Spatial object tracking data
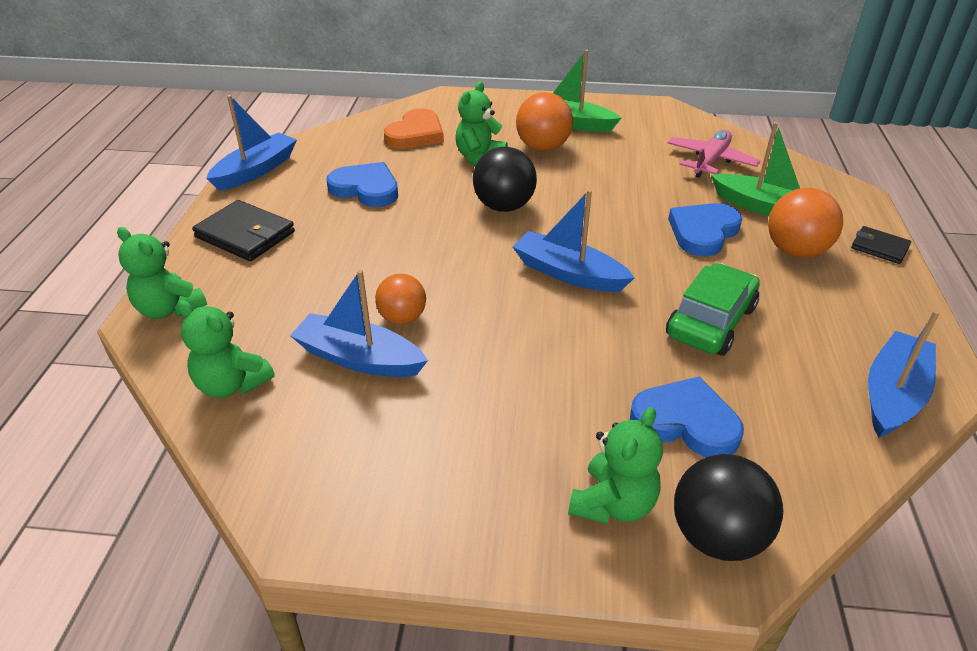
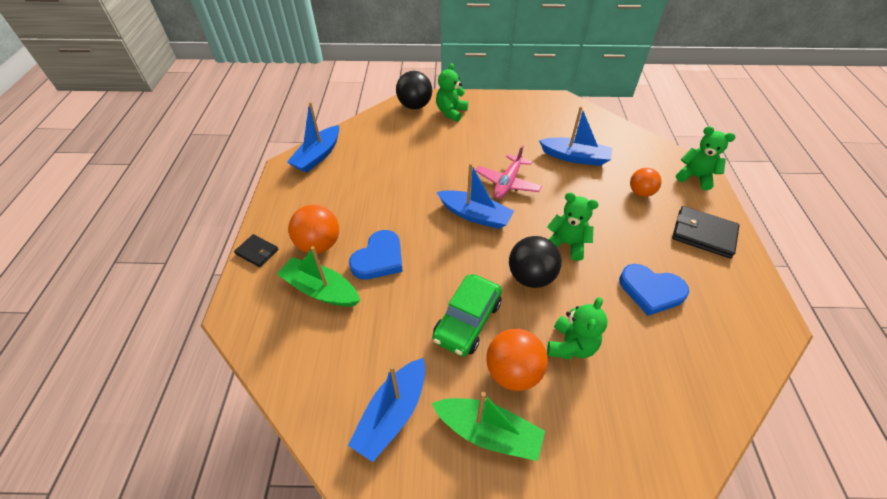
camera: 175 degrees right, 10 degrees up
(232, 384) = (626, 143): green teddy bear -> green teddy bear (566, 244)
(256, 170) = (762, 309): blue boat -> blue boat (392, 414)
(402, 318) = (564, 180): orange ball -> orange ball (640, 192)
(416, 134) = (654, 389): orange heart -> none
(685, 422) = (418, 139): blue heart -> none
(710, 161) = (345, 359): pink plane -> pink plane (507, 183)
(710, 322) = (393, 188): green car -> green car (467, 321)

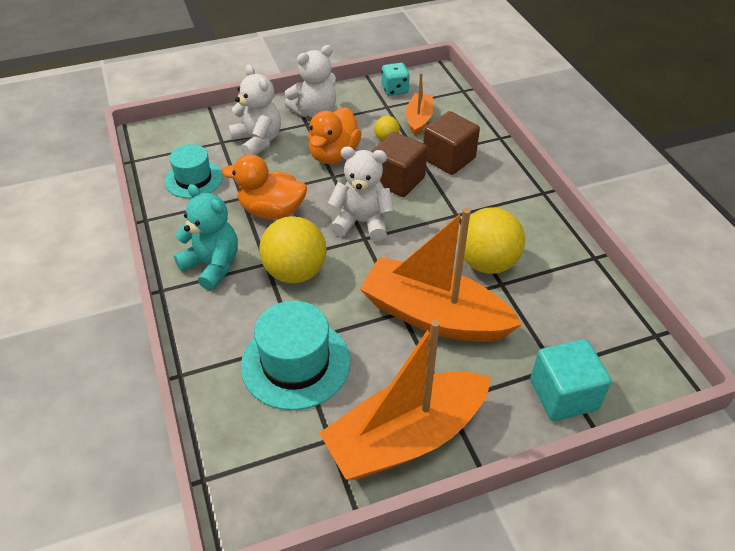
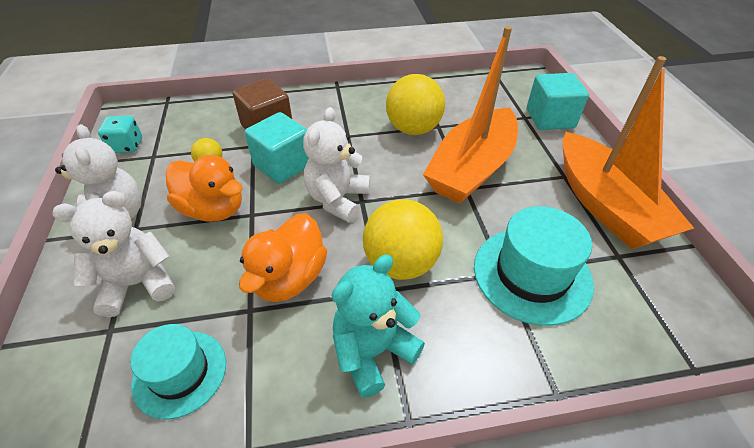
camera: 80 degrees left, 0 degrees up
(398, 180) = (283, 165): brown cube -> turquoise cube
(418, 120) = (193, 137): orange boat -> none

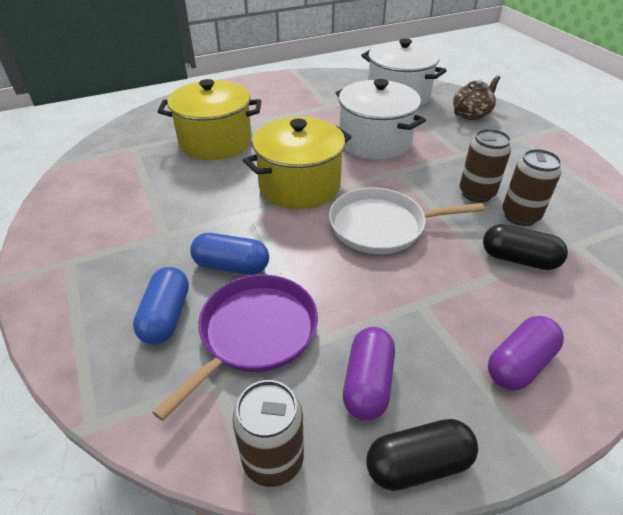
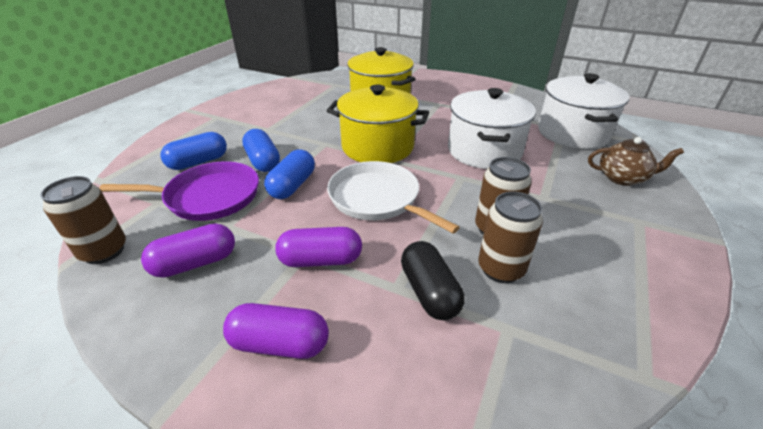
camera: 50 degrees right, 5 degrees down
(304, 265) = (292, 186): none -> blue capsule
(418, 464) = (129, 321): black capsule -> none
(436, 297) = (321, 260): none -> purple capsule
...
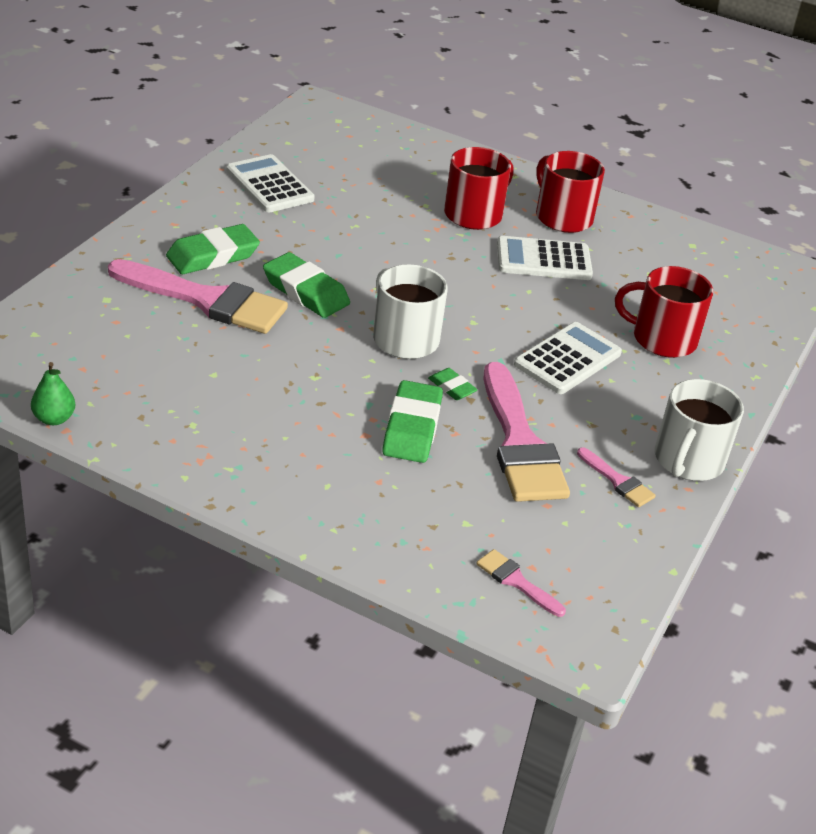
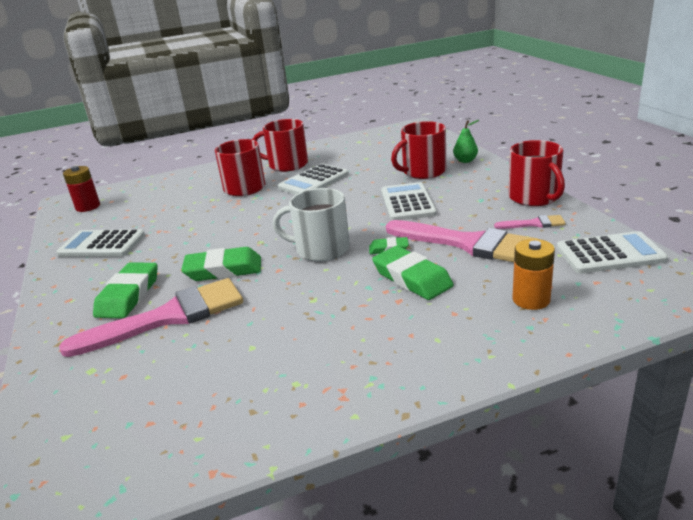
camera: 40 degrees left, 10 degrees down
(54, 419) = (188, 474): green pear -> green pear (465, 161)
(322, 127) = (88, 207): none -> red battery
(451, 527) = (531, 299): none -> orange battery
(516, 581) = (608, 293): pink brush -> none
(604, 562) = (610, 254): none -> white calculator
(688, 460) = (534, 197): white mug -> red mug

About this exercise:
In the entries above, the lines between the one holding "(604, 562) = (610, 254): none" and the one holding "(688, 460) = (534, 197): white mug -> red mug", inclusive, are to be printed exactly as written, and those alone.

Response to the task:
(604, 562) = (610, 254): none -> white calculator
(688, 460) = (534, 197): white mug -> red mug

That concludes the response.